WHAT YOU HAVE TO DO:
Quote all of the data that follows exactly as written, skipping the images.

Segment Start: RECORD EXCERPTS

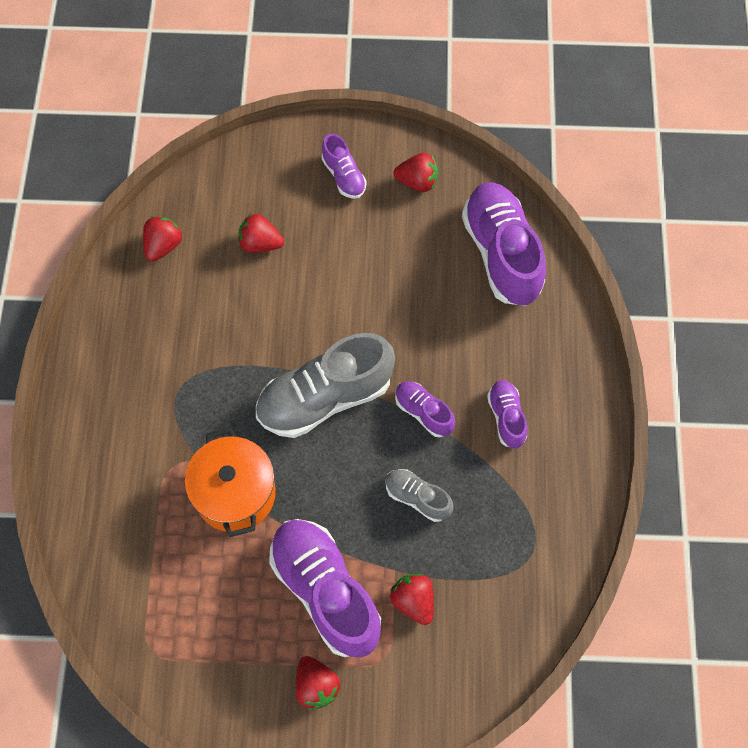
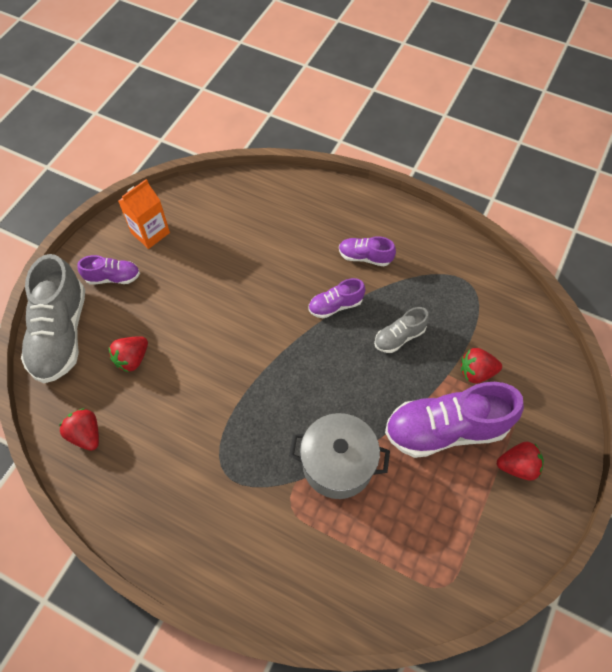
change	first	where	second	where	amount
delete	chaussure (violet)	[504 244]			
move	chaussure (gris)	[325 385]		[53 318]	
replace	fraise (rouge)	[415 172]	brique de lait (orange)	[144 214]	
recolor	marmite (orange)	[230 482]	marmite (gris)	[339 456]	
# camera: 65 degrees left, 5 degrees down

Segment End: RECORD EXCERPTS

RESPONSE TO THIS TASK:
change	first	where	second	where	amount
delete	chaussure (violet)	[504 244]			
move	chaussure (gris)	[325 385]		[53 318]	
replace	fraise (rouge)	[415 172]	brique de lait (orange)	[144 214]	
recolor	marmite (orange)	[230 482]	marmite (gris)	[339 456]	
# camera: 65 degrees left, 5 degrees down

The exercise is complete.